WORK TASK:
Print the listing below verbatim, passing over each picture.

INPUT DATA:
·····

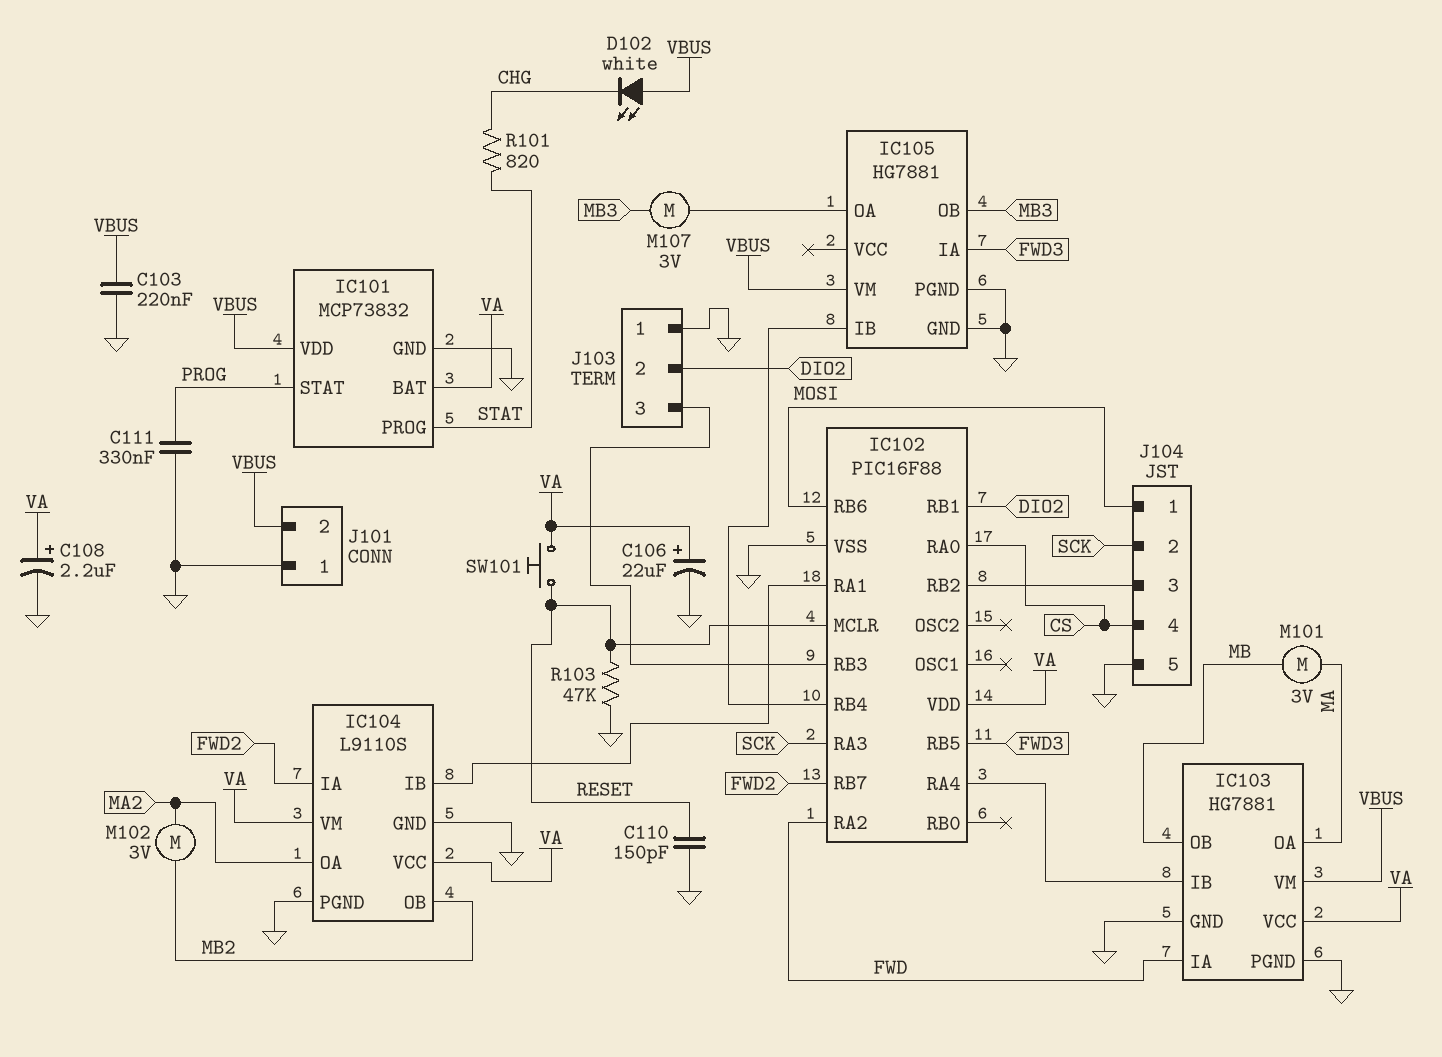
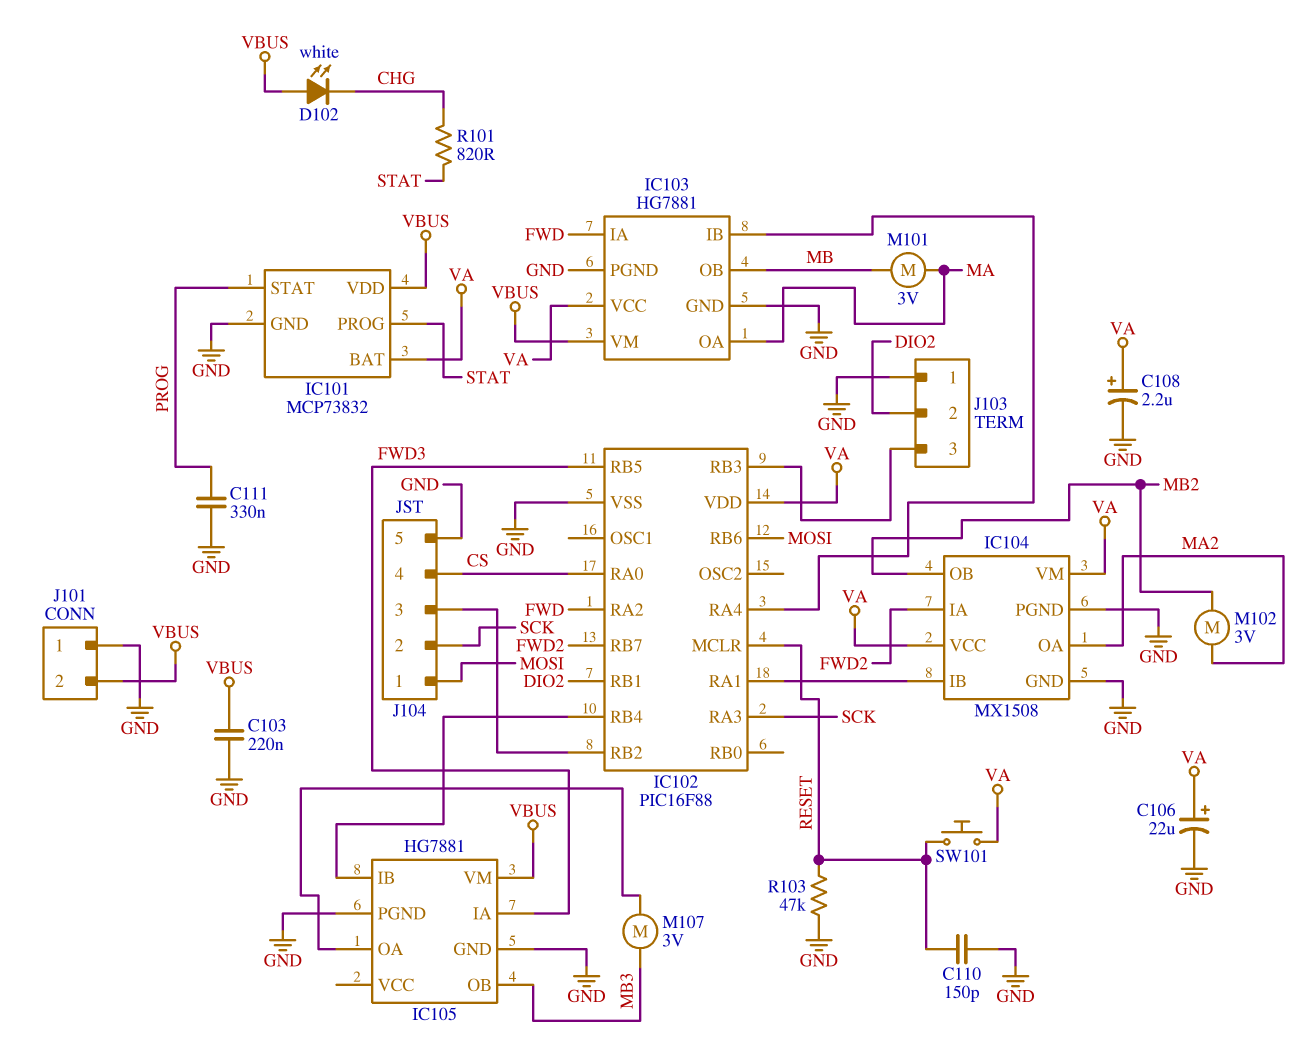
IC104: L9110S -> MX1508

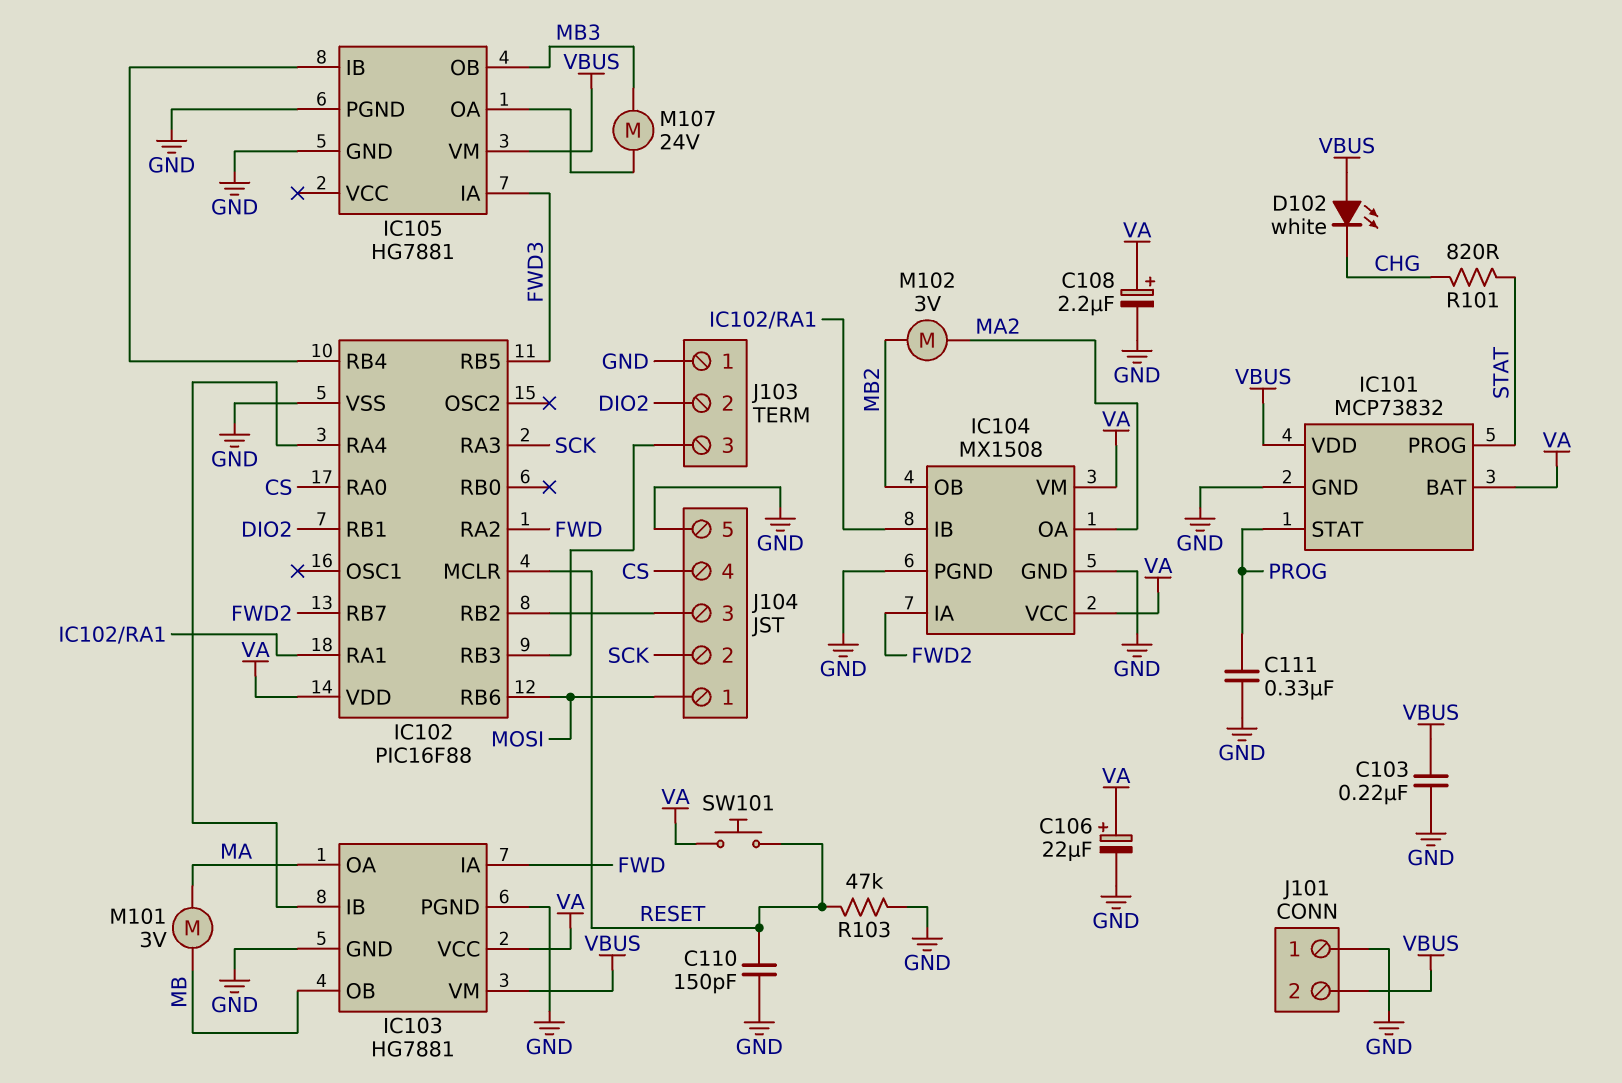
M107: motor 3V (IC105/OA, MB3) -> motor 24V (IC105/OA, MB3)

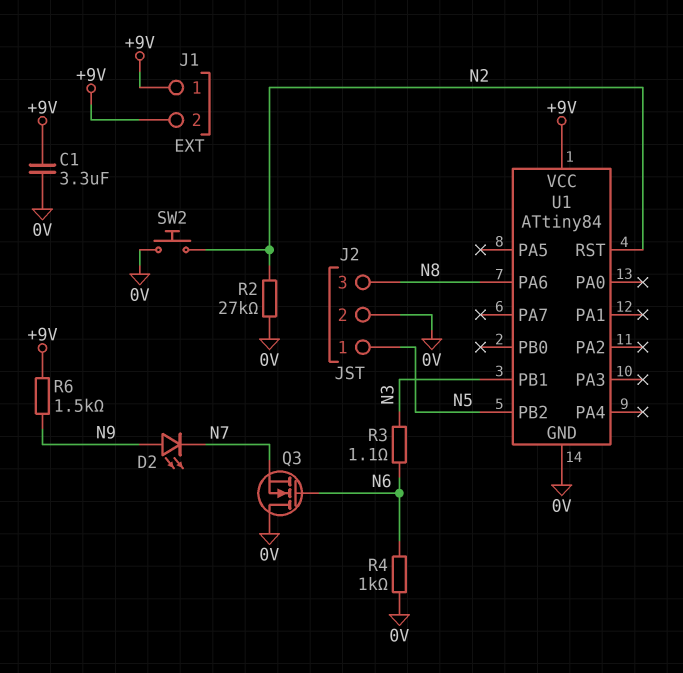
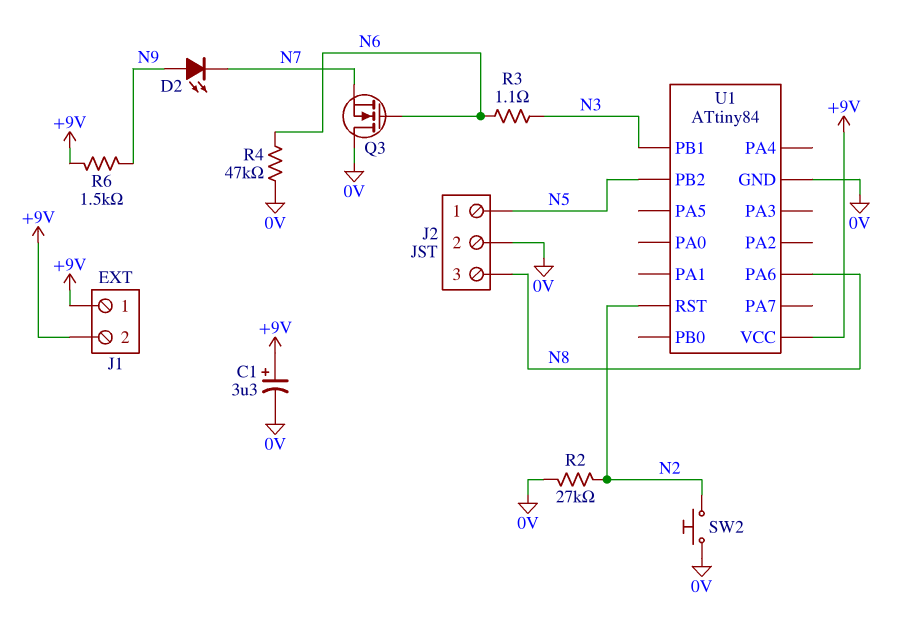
C1: 3.3uF (+9V, 0V) -> 3.3uF (plus +9V, minus 0V)
R4: 1k (0V, N6) -> 47k (0V, N6)

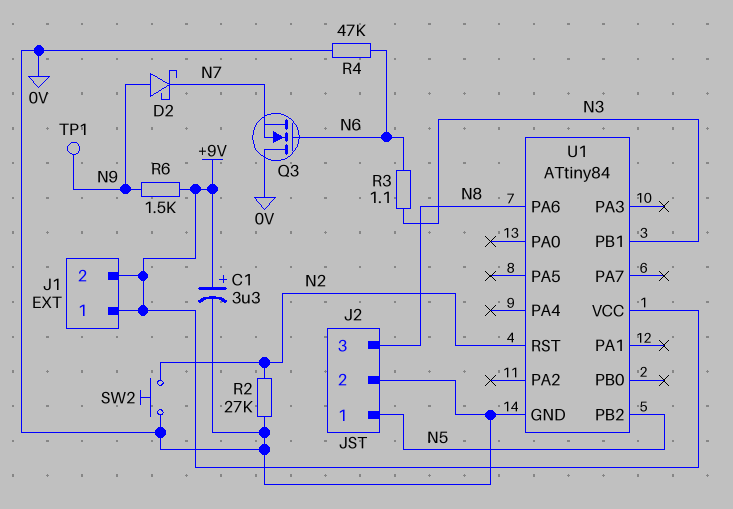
D2: LED (A N9, K N7) -> schottky (A N9, K N7)
TP1: none -> test point (N9)

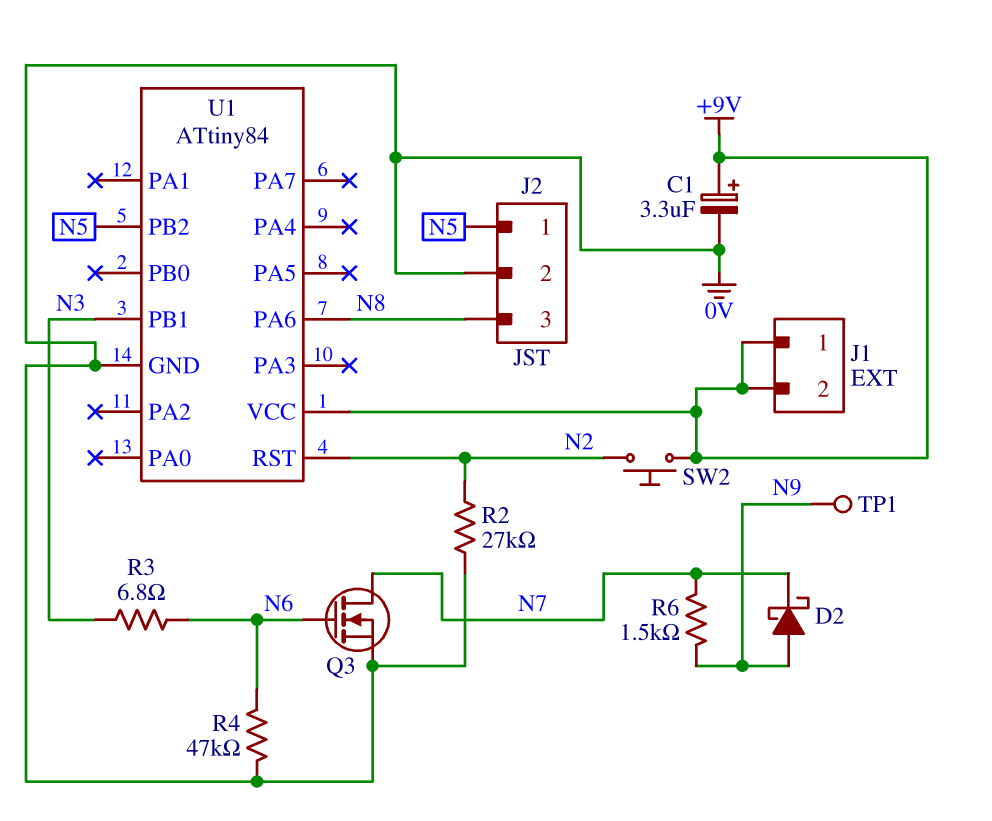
Q3: NMOS (G N6, D 0V, S N7) -> NMOS (G N6, D N7, S 0V)
R3: 1.1 (N3, N6) -> 6.8 (N3, N6)
R6: 1.5k (+9V, N9) -> 1.5k (N7, N9)
SW2: button (0V, N2) -> button (+9V, N2)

·····

REPLY:
IC104: L9110S -> MX1508

M107: motor 3V (IC105/OA, MB3) -> motor 24V (IC105/OA, MB3)

C1: 3.3uF (+9V, 0V) -> 3.3uF (plus +9V, minus 0V)
R4: 1k (0V, N6) -> 47k (0V, N6)

D2: LED (A N9, K N7) -> schottky (A N9, K N7)
TP1: none -> test point (N9)

Q3: NMOS (G N6, D 0V, S N7) -> NMOS (G N6, D N7, S 0V)
R3: 1.1 (N3, N6) -> 6.8 (N3, N6)
R6: 1.5k (+9V, N9) -> 1.5k (N7, N9)
SW2: button (0V, N2) -> button (+9V, N2)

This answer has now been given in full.